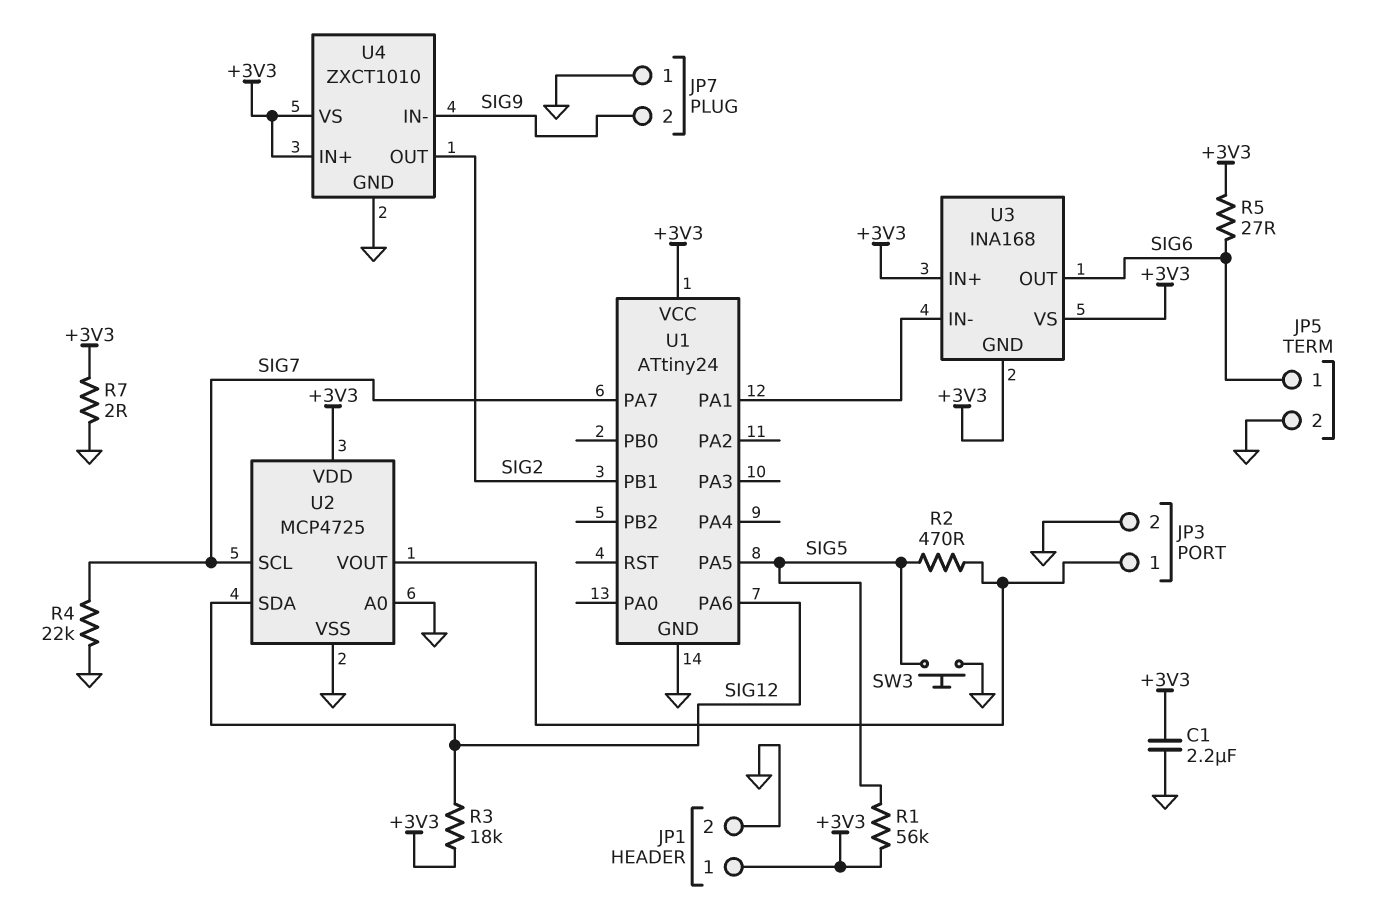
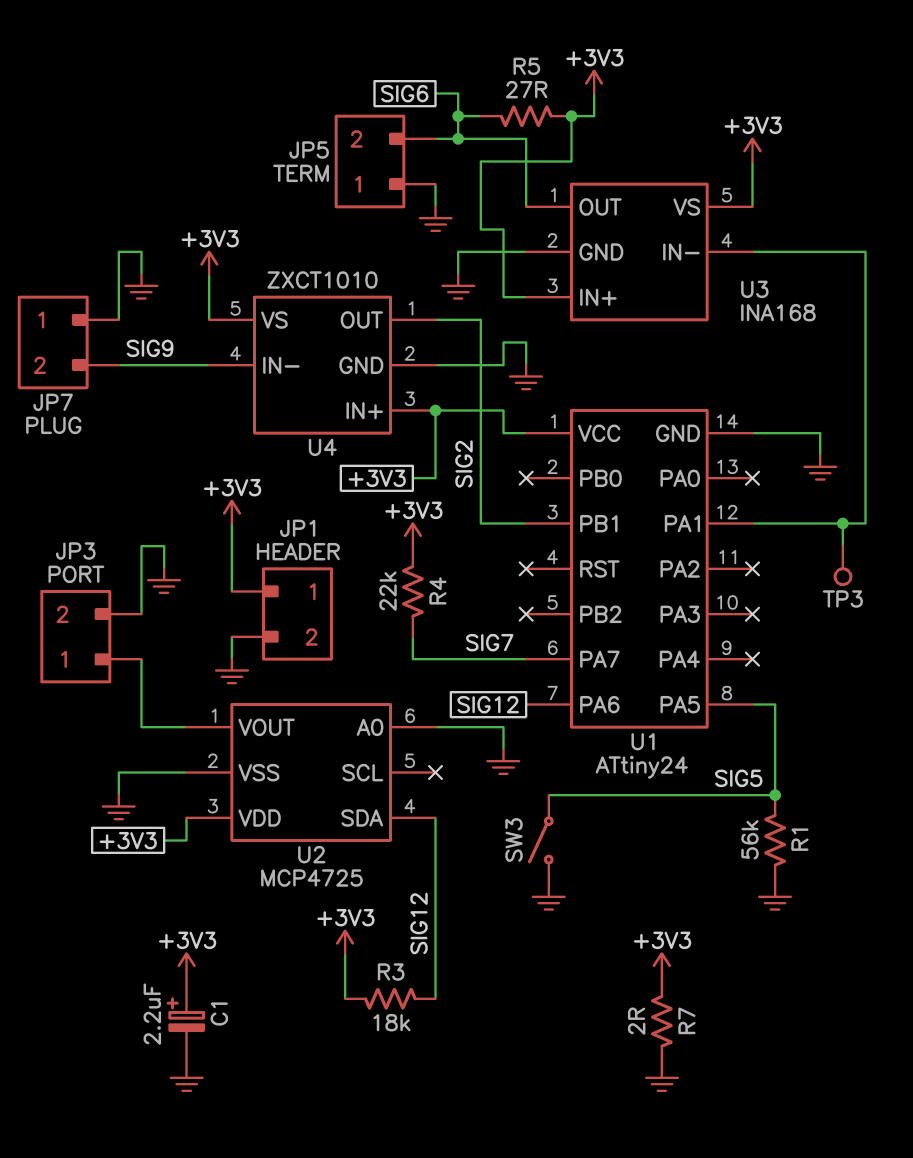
C1: 2.2uF (+3V3, GND) -> 2.2uF (plus +3V3, minus GND)
JP5 pin 1: SIG6 -> GND
JP5 pin 2: GND -> SIG6
R1: 56k (+3V3, SIG5) -> 56k (GND, SIG5)
R2: 470 (JP3/1, SIG5) -> none
R4: 22k (GND, SIG7) -> 22k (+3V3, SIG7)
SW3: button (GND, SIG5) -> switch (GND, SIG5)
TP3: none -> test point (U1/PA1)
U2 pin SCL: SIG7 -> none
U3 pin GND: +3V3 -> GND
□ □ □ □
### How to complete this task
Review the preceding data and report every line that includes the string "none".

### Answer to this problem
R2: 470 (JP3/1, SIG5) -> none
TP3: none -> test point (U1/PA1)
U2 pin SCL: SIG7 -> none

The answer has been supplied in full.